WHAT THE TASK ASKS =
What are the lines, word for word, from the line with "none -> cyan brick H2:I2 level 1" up to and including the line with "none -> black round brick L1:M2 level 2" in the records below? Omit the pictures.

*** Opening of DATA UNDER STUDY ***

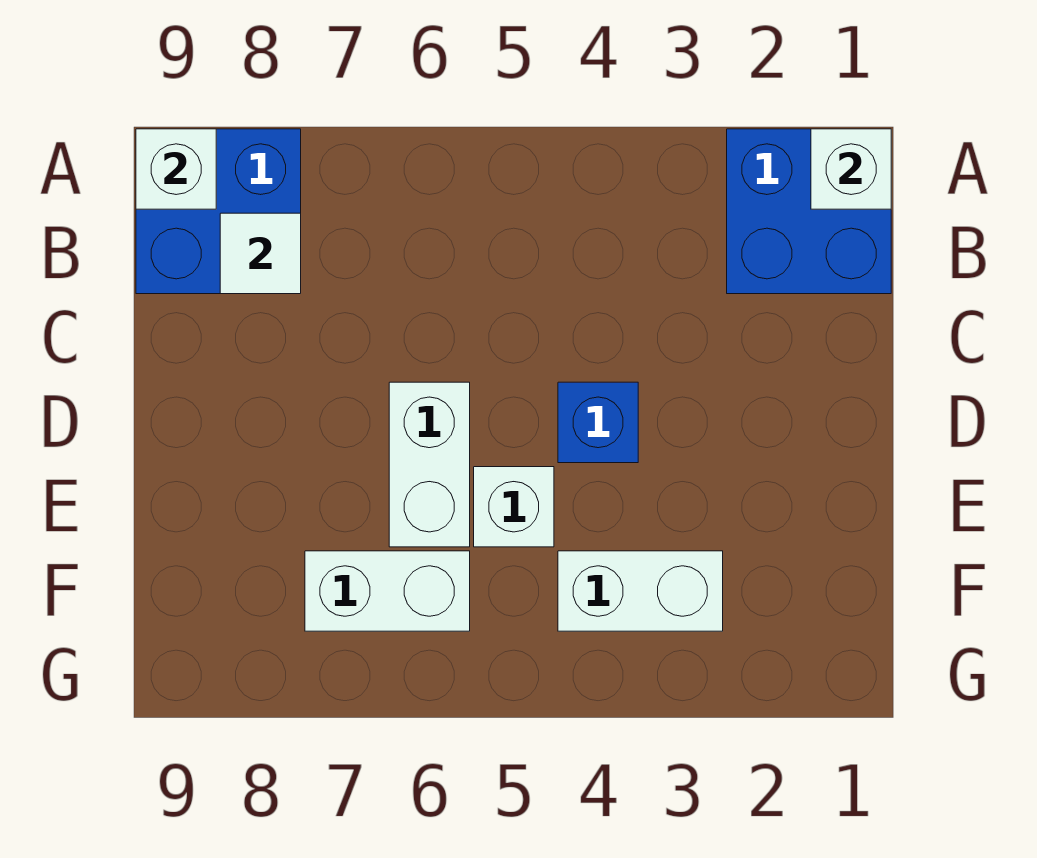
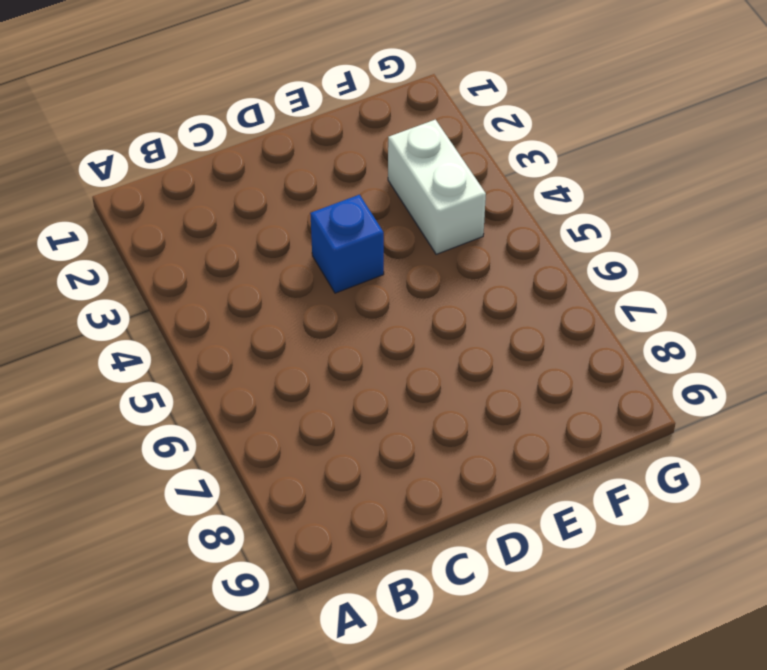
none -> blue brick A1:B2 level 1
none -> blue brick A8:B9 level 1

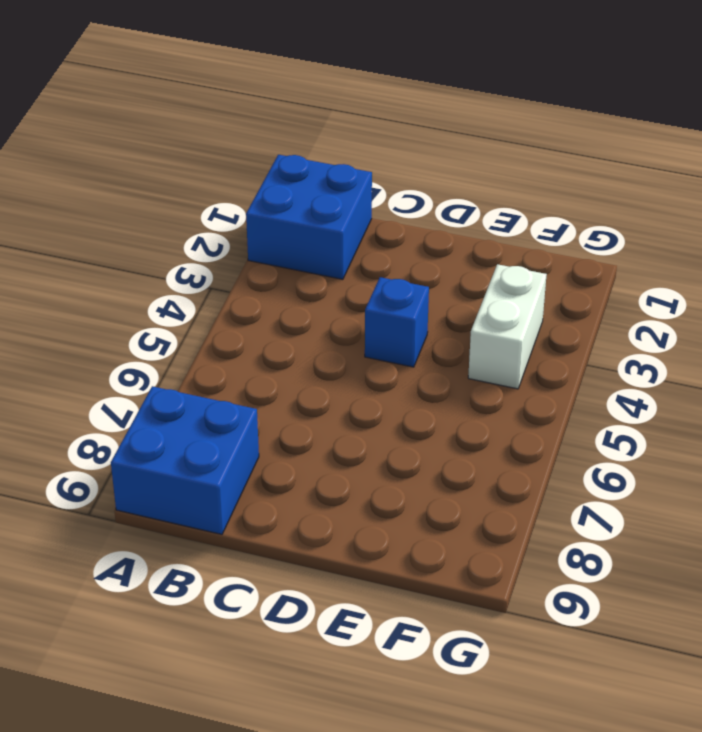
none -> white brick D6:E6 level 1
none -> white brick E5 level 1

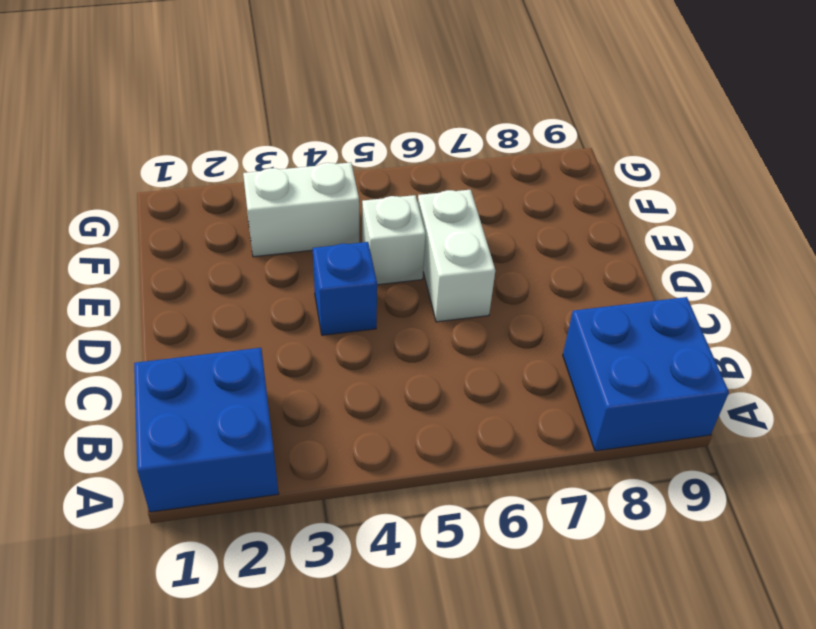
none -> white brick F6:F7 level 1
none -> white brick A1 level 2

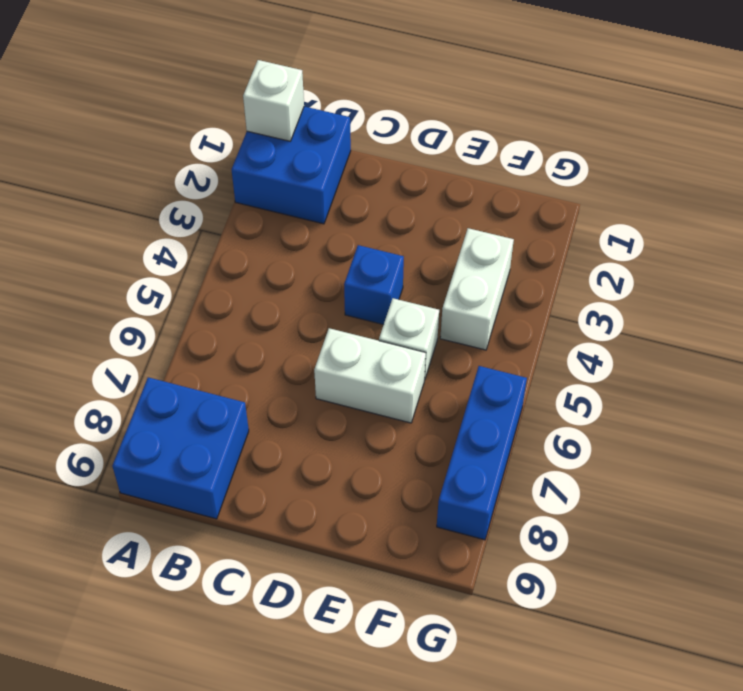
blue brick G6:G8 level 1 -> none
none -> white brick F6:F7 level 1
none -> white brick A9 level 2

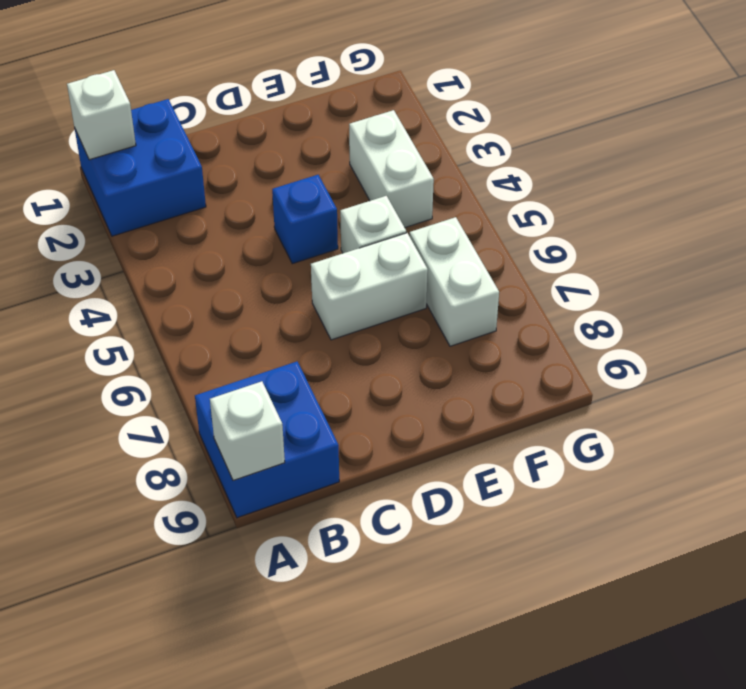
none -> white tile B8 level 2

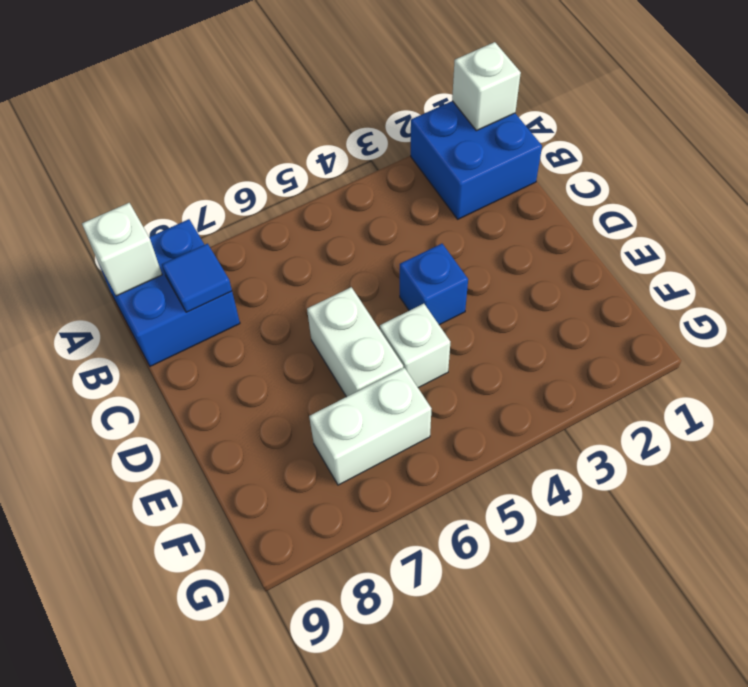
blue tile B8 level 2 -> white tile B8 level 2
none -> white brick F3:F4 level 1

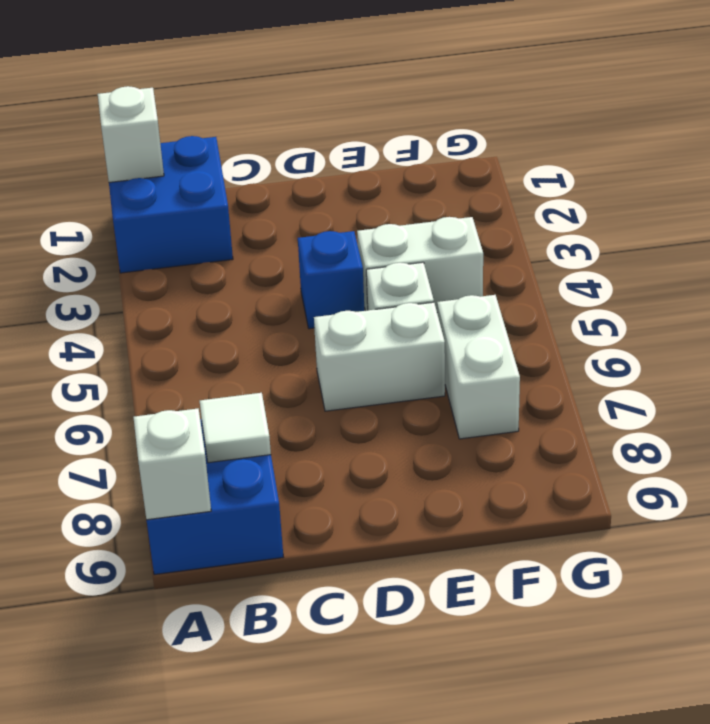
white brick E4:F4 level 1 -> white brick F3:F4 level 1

*** Close of DATA UNDER STUDY ***
*** Opening of DATA UNDER STUDY ***

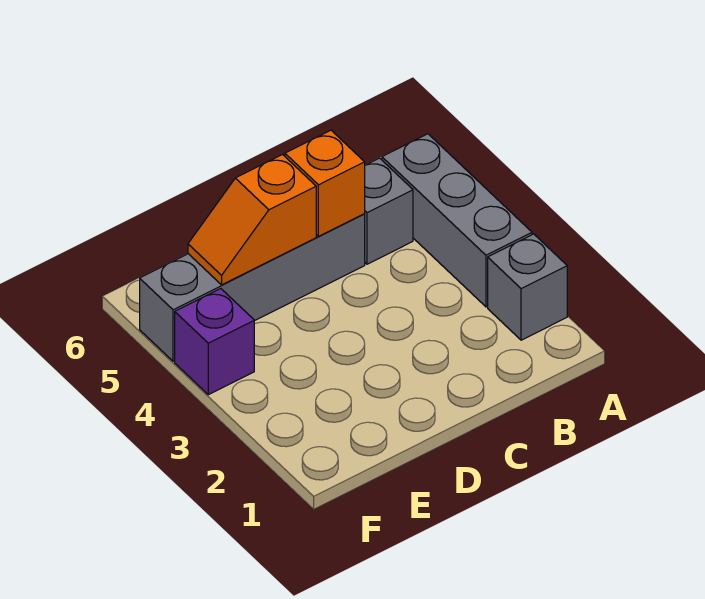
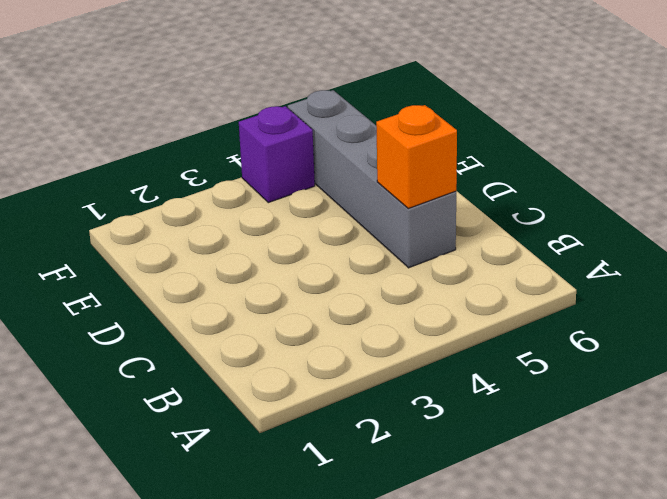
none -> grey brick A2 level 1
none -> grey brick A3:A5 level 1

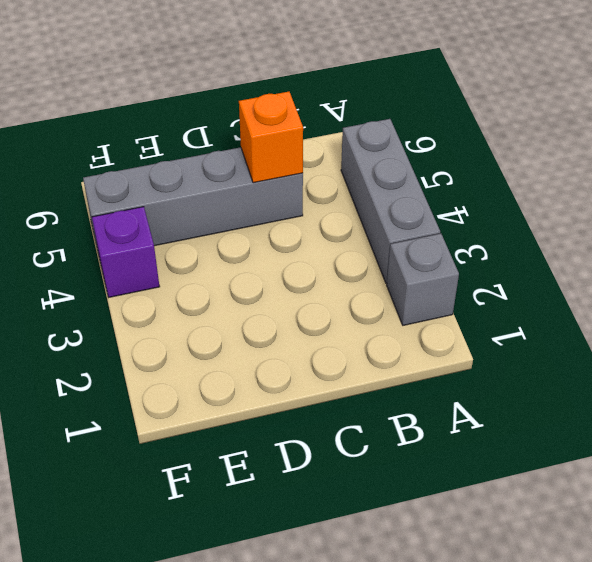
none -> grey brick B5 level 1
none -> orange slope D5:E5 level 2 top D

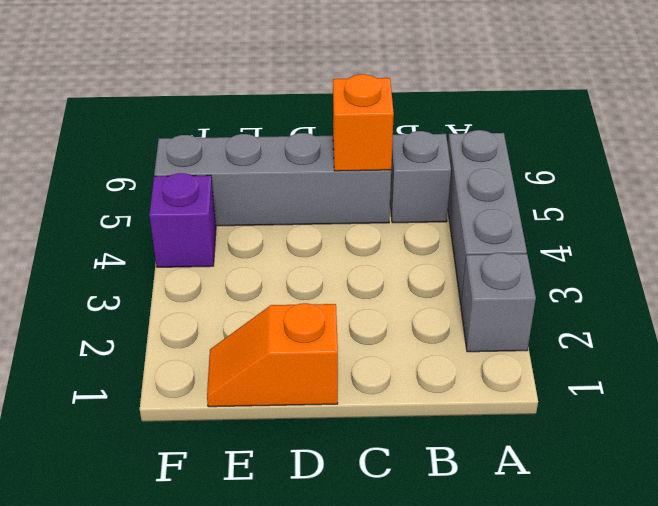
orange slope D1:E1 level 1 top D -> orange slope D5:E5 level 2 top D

*** Close of DATA UNDER STUDY ***
*** Opening of DATA UNDER STUDY ***

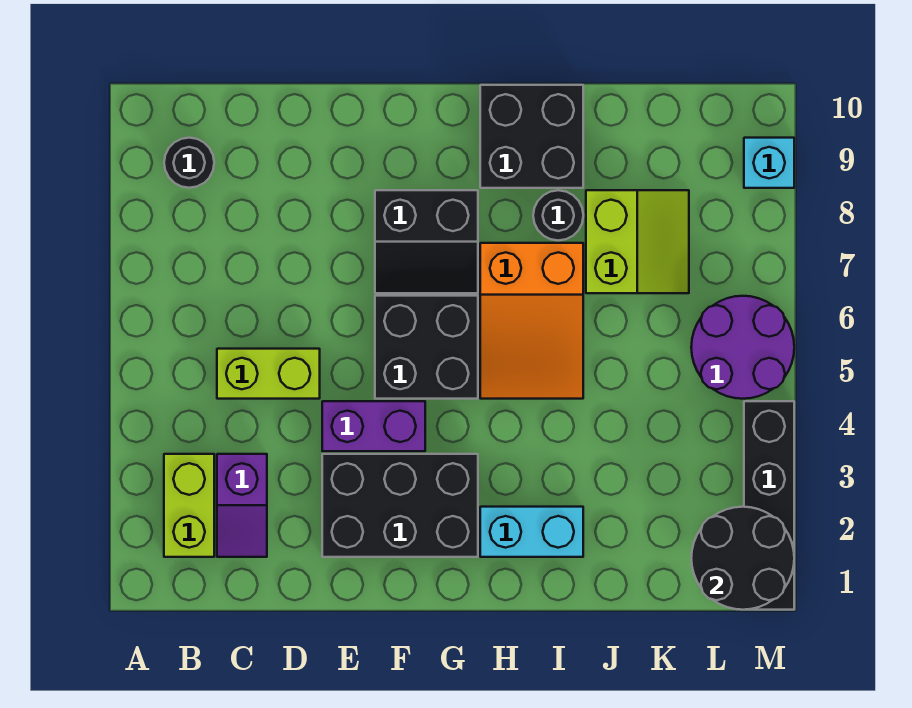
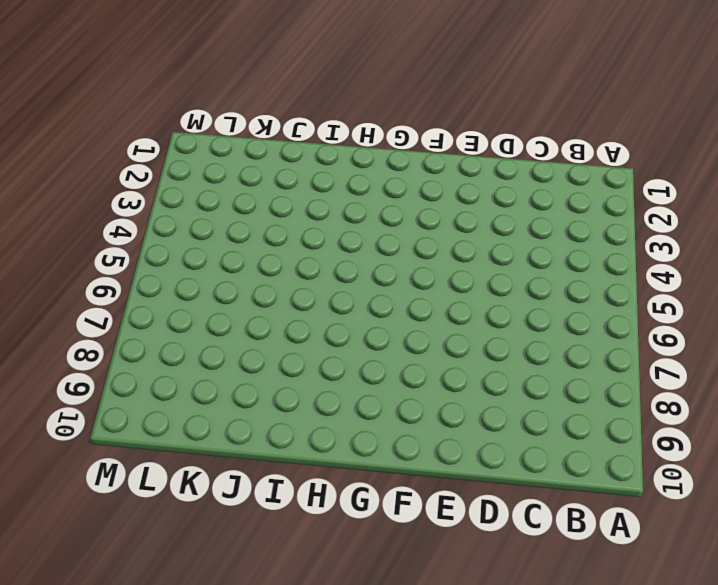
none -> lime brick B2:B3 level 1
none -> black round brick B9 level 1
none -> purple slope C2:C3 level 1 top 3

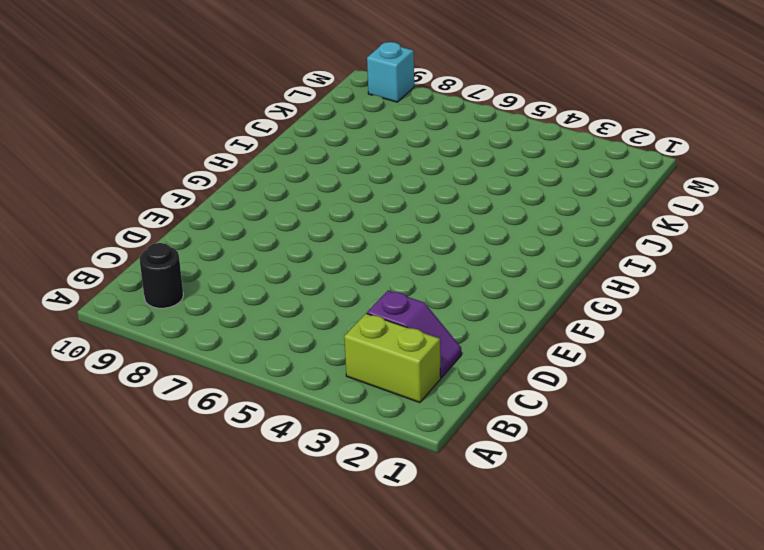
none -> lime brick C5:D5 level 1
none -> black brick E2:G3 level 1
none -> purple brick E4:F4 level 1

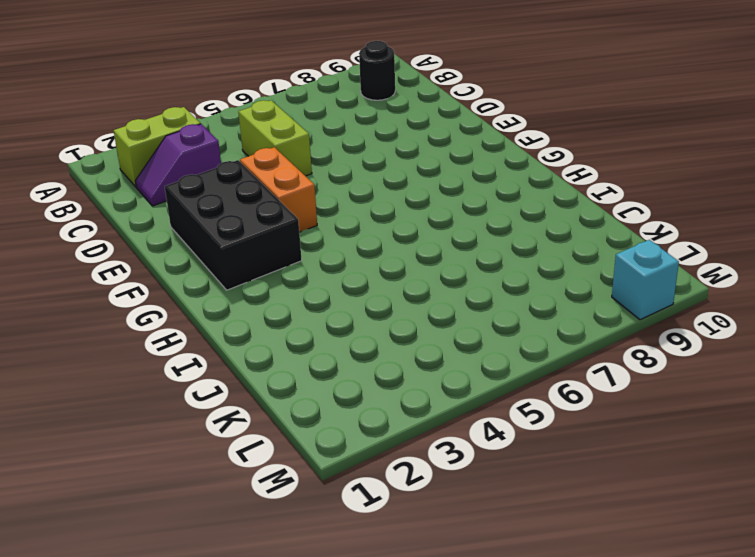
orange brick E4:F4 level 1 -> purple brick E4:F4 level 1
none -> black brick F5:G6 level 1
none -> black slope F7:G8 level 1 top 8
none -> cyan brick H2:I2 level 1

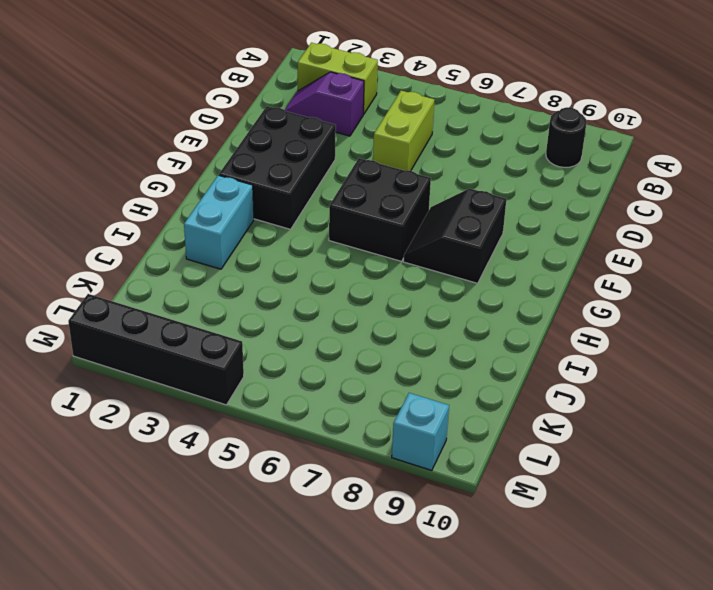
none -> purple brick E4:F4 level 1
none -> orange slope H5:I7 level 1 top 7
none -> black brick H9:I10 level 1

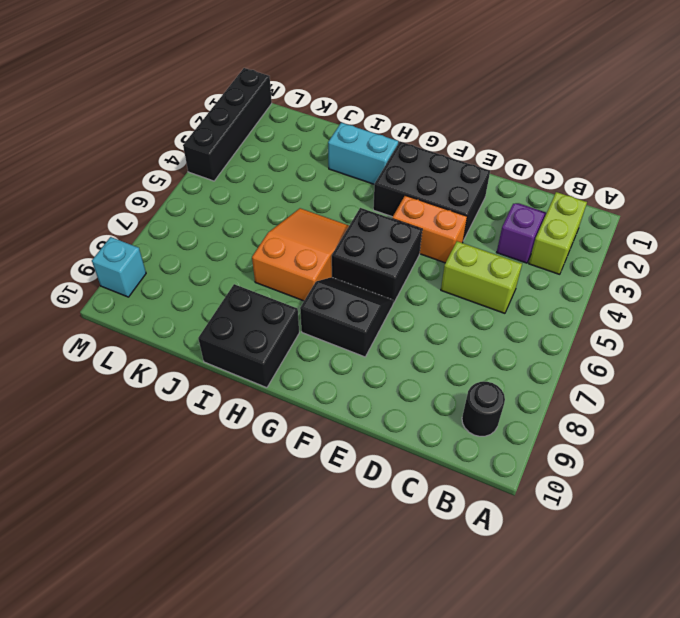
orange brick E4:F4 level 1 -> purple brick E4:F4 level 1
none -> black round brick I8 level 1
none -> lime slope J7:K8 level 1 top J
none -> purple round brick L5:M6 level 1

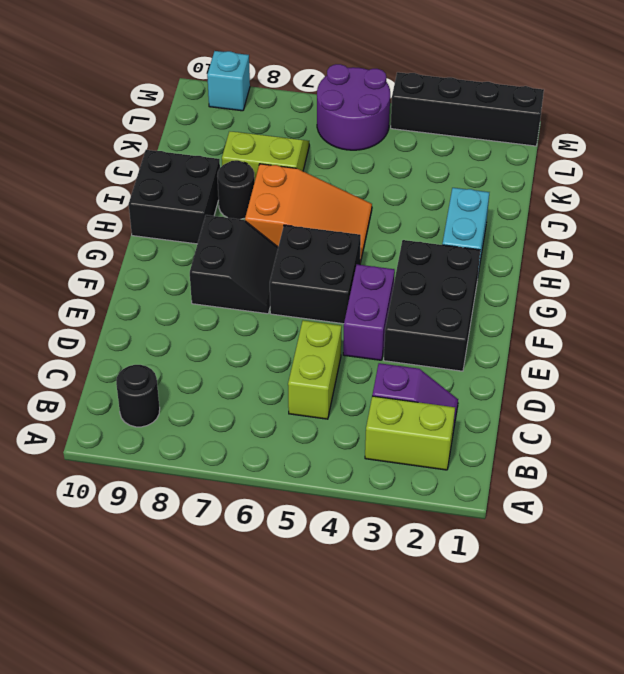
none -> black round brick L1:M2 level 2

*** Close of DATA UNDER STUDY ***

EXERCISE RESULT =
none -> cyan brick H2:I2 level 1

none -> purple brick E4:F4 level 1
none -> orange slope H5:I7 level 1 top 7
none -> black brick H9:I10 level 1

orange brick E4:F4 level 1 -> purple brick E4:F4 level 1
none -> black round brick I8 level 1
none -> lime slope J7:K8 level 1 top J
none -> purple round brick L5:M6 level 1

none -> black round brick L1:M2 level 2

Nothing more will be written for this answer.